THE PROBLEM: When you reach the line that contains "C7: 3.3nF (GND, W2) -> 33nF (GND, W2)" in the data below, copy it and every line after it exactly, adding nothing.

Data items:
------------------------------------
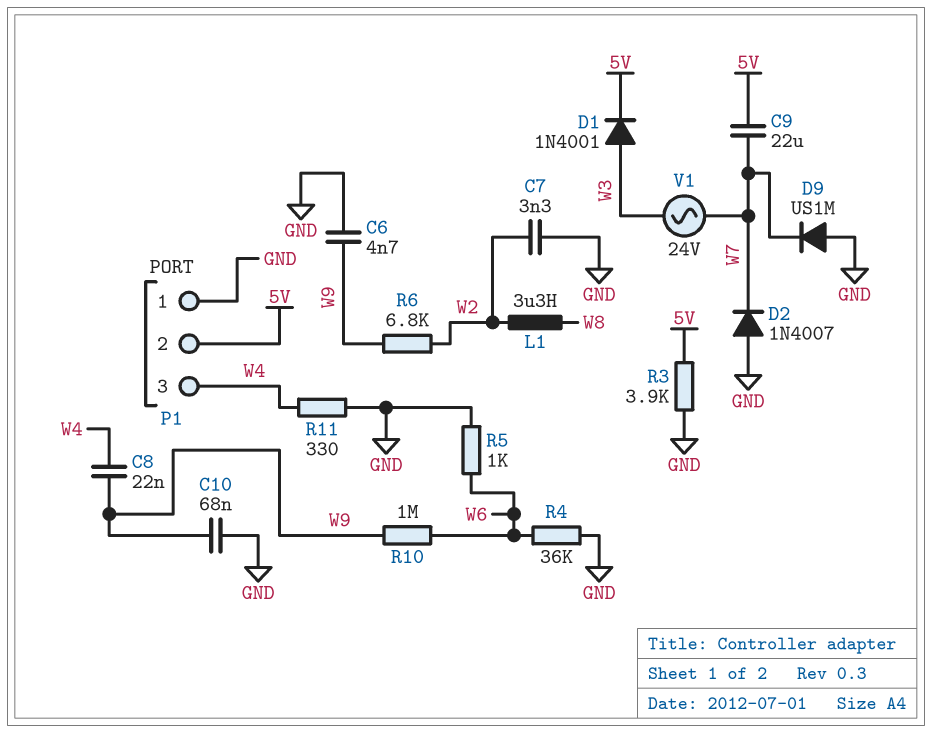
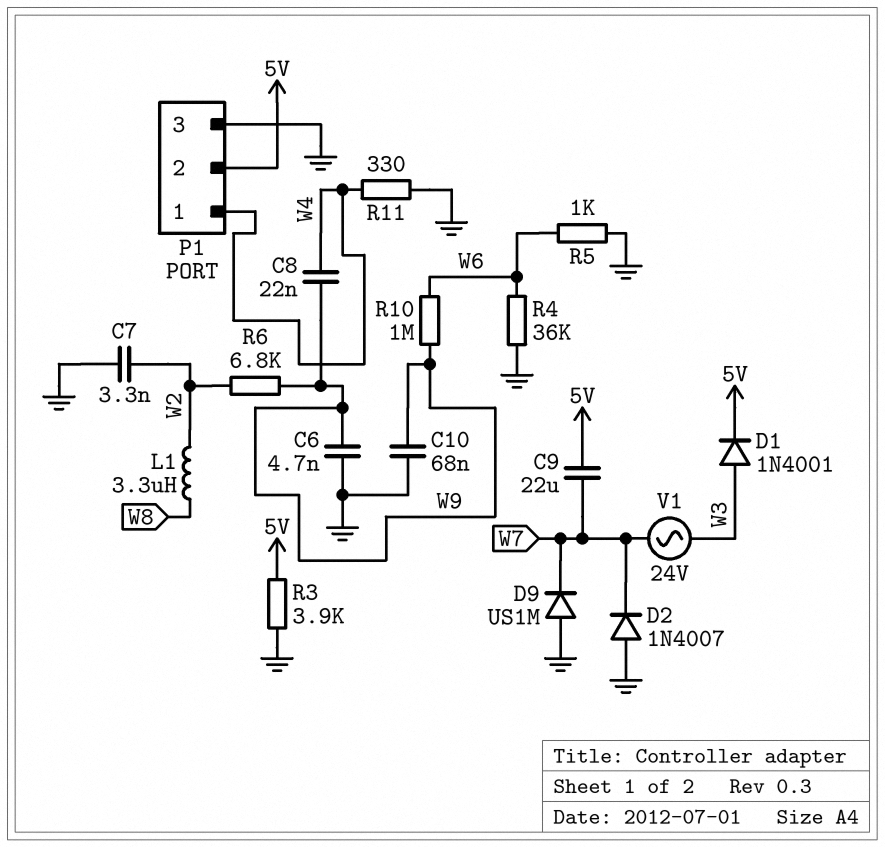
P1 pin 1: GND -> W4
P1 pin 3: W4 -> GND

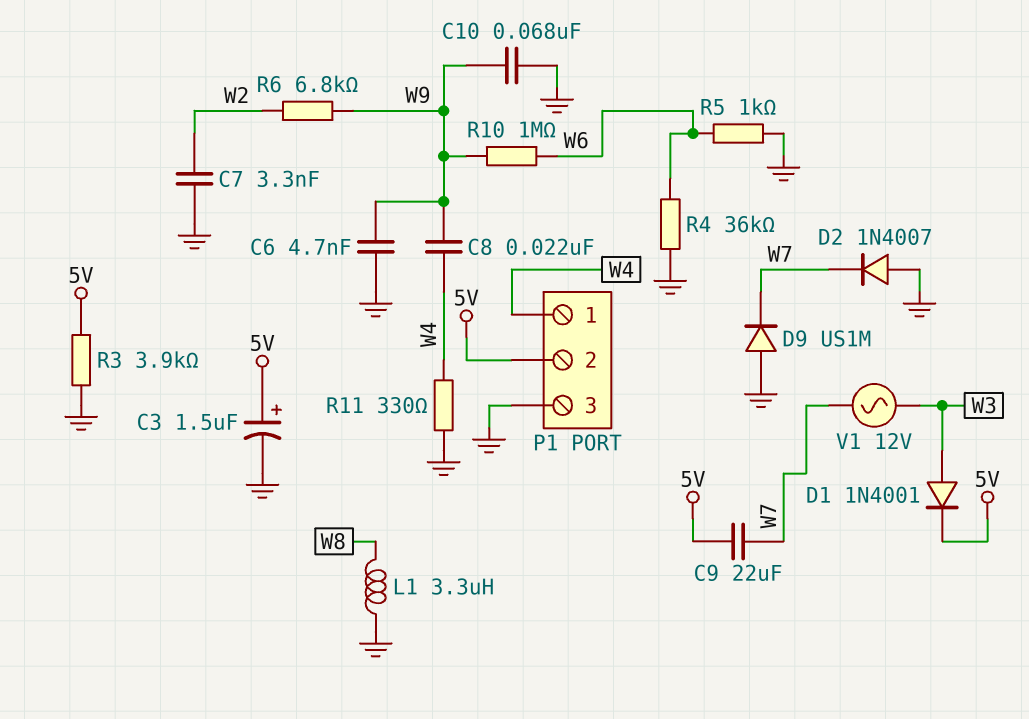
C3: none -> 1.5uF (plus 5V, minus GND)
L1: 3.3uH (W2, W8) -> 3.3uH (GND, W8)
V1: AC 24V (W3, W7) -> AC 12V (W3, W7)

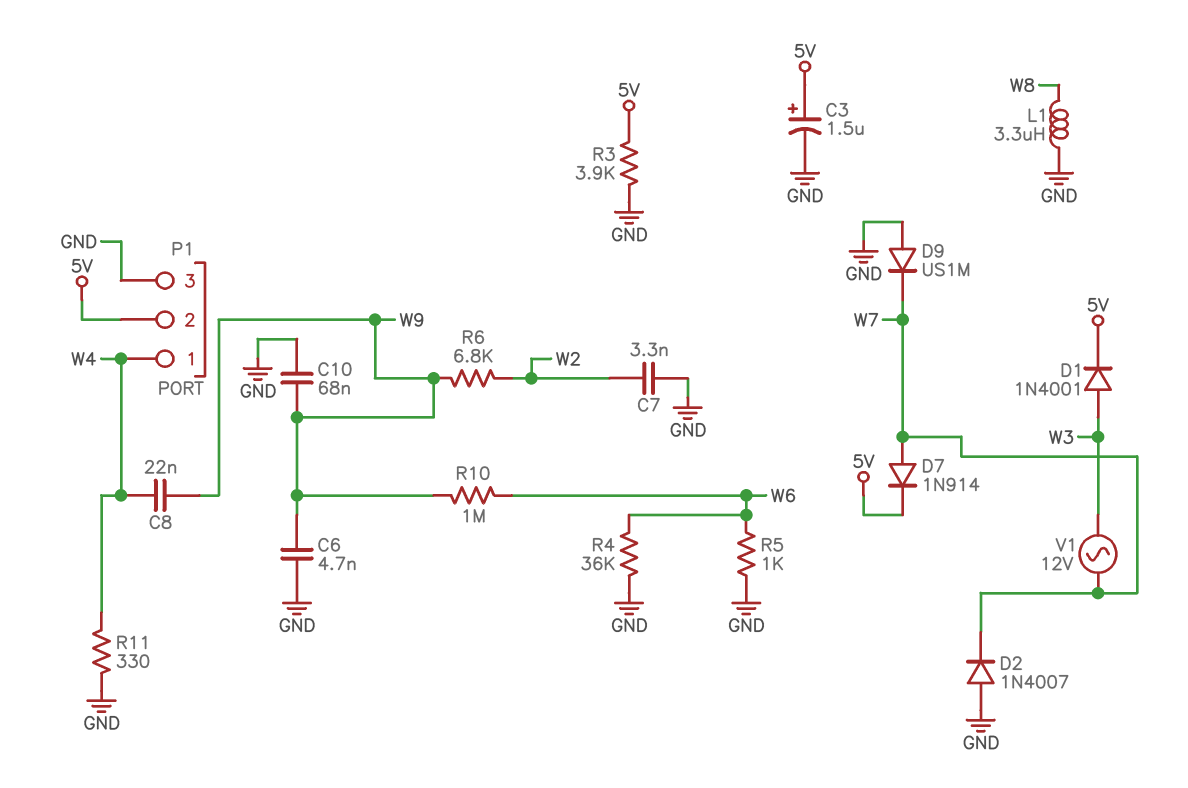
C9: 22uF (5V, W7) -> none
D7: none -> diode 1N914 (A W7, K 5V)

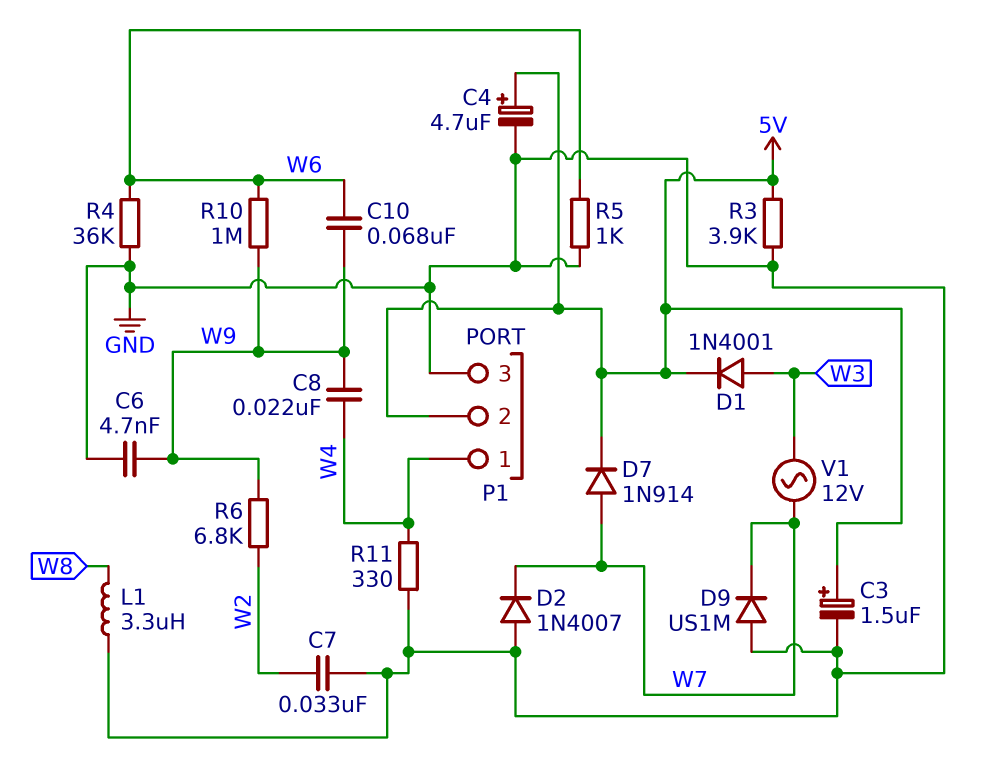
C4: none -> 4.7uF (plus 5V, minus GND)
C7: 3.3nF (GND, W2) -> 33nF (GND, W2)
C10: 68nF (GND, W9) -> 68nF (W6, W9)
------------------------------------
COMPLETED EXERCISE:
C7: 3.3nF (GND, W2) -> 33nF (GND, W2)
C10: 68nF (GND, W9) -> 68nF (W6, W9)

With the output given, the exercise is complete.